» **RAW DATA**
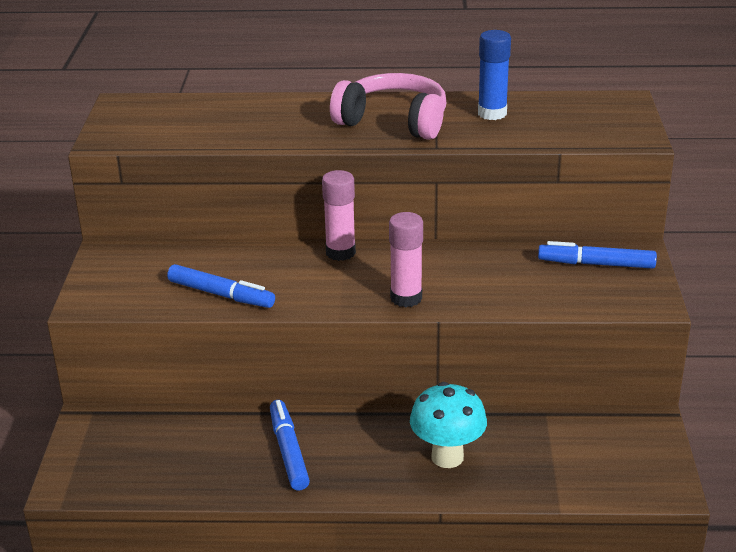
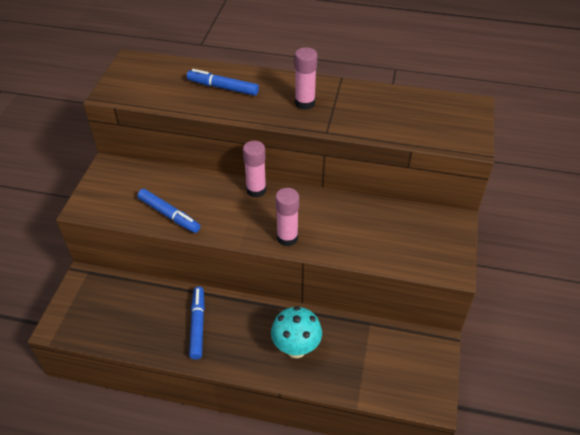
camera: 10 degrees right, 15 degrees up
(393, 121) = (305, 103): pink headphones -> pink glue stick
(492, 113) = (375, 105): blue glue stick -> none
(596, 264) = (424, 228): blue marker -> blue marker (223, 87)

» **PROBLEM DESCRIPTION**
The answer should consist only of the lines from the line containing "(492, 113) = (375, 105): blue" through the final line of the listing above, reproduced exactly.

» **ANSWER BOX**
(492, 113) = (375, 105): blue glue stick -> none
(596, 264) = (424, 228): blue marker -> blue marker (223, 87)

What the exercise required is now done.